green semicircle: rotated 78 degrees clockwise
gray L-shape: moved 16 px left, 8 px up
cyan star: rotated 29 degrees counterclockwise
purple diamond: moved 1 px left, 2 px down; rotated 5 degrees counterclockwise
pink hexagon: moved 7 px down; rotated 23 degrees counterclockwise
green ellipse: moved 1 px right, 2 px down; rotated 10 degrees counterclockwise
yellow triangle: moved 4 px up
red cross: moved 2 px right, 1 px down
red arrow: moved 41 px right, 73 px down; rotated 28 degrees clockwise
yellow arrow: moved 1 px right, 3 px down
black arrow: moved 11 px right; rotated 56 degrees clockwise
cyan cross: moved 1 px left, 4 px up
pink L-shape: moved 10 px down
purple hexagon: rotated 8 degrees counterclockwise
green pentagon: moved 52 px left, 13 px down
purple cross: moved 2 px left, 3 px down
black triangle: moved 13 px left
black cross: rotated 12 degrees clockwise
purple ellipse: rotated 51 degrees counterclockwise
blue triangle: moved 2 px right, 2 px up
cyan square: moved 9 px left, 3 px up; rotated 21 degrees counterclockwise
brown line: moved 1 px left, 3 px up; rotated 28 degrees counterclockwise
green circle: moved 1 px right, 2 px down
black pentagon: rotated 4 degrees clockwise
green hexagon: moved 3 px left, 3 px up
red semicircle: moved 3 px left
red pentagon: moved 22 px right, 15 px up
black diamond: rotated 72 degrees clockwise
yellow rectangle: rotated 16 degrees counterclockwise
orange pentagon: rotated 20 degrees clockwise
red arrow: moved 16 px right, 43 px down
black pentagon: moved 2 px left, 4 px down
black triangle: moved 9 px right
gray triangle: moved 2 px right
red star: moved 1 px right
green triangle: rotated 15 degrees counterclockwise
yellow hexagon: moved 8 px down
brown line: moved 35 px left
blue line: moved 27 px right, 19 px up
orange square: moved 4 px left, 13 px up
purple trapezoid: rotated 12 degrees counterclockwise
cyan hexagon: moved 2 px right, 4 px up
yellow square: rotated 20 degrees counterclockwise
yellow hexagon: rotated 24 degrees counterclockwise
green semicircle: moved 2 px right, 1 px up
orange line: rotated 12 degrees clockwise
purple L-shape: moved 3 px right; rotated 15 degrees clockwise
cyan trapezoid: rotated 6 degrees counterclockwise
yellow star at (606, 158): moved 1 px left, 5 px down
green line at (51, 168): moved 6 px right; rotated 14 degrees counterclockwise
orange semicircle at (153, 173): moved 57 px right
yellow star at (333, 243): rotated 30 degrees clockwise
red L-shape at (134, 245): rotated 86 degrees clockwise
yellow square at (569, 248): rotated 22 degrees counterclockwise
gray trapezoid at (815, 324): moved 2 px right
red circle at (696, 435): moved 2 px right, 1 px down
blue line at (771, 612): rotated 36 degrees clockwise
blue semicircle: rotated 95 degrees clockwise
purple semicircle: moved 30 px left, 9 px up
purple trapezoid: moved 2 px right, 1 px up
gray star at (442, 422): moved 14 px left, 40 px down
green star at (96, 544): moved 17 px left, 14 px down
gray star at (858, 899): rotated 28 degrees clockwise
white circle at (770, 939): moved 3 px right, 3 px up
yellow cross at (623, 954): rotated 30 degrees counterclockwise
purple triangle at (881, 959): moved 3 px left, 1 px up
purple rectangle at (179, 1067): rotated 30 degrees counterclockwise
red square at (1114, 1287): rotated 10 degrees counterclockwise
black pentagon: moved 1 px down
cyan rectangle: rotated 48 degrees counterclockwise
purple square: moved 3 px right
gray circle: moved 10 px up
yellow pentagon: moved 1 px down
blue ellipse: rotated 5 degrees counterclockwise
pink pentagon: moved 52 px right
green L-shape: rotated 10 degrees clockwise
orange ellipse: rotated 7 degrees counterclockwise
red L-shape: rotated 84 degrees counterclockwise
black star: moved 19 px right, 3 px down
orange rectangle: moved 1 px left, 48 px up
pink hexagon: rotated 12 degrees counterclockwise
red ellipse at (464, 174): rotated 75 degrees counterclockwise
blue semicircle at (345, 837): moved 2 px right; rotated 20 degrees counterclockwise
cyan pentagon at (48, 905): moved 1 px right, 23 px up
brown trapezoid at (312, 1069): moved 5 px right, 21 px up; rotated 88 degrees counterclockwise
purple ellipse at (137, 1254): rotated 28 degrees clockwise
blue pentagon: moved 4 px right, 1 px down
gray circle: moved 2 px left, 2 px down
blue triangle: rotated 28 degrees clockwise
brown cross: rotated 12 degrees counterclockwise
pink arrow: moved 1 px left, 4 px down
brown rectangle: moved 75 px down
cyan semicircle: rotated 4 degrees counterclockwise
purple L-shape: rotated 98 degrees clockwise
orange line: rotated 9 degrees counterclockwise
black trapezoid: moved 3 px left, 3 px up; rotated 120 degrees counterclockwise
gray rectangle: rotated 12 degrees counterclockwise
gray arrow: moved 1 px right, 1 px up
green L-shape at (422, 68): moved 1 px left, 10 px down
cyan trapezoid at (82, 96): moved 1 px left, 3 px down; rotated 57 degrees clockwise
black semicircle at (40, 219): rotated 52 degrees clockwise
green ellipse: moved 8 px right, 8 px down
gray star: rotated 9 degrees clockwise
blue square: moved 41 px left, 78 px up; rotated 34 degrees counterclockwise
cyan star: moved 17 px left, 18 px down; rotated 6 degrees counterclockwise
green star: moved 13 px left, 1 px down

Action item: Only the lines above from the line containing "pink L-shape: moved 10 px down" through the line containing "yellow star at (606, 158): moved" should be retyped, exactly and with both ends included.

Answer area:
pink L-shape: moved 10 px down
purple hexagon: rotated 8 degrees counterclockwise
green pentagon: moved 52 px left, 13 px down
purple cross: moved 2 px left, 3 px down
black triangle: moved 13 px left
black cross: rotated 12 degrees clockwise
purple ellipse: rotated 51 degrees counterclockwise
blue triangle: moved 2 px right, 2 px up
cyan square: moved 9 px left, 3 px up; rotated 21 degrees counterclockwise
brown line: moved 1 px left, 3 px up; rotated 28 degrees counterclockwise
green circle: moved 1 px right, 2 px down
black pentagon: rotated 4 degrees clockwise
green hexagon: moved 3 px left, 3 px up
red semicircle: moved 3 px left
red pentagon: moved 22 px right, 15 px up
black diamond: rotated 72 degrees clockwise
yellow rectangle: rotated 16 degrees counterclockwise
orange pentagon: rotated 20 degrees clockwise
red arrow: moved 16 px right, 43 px down
black pentagon: moved 2 px left, 4 px down
black triangle: moved 9 px right
gray triangle: moved 2 px right
red star: moved 1 px right
green triangle: rotated 15 degrees counterclockwise
yellow hexagon: moved 8 px down
brown line: moved 35 px left
blue line: moved 27 px right, 19 px up
orange square: moved 4 px left, 13 px up
purple trapezoid: rotated 12 degrees counterclockwise
cyan hexagon: moved 2 px right, 4 px up
yellow square: rotated 20 degrees counterclockwise
yellow hexagon: rotated 24 degrees counterclockwise
green semicircle: moved 2 px right, 1 px up
orange line: rotated 12 degrees clockwise
purple L-shape: moved 3 px right; rotated 15 degrees clockwise
cyan trapezoid: rotated 6 degrees counterclockwise
yellow star at (606, 158): moved 1 px left, 5 px down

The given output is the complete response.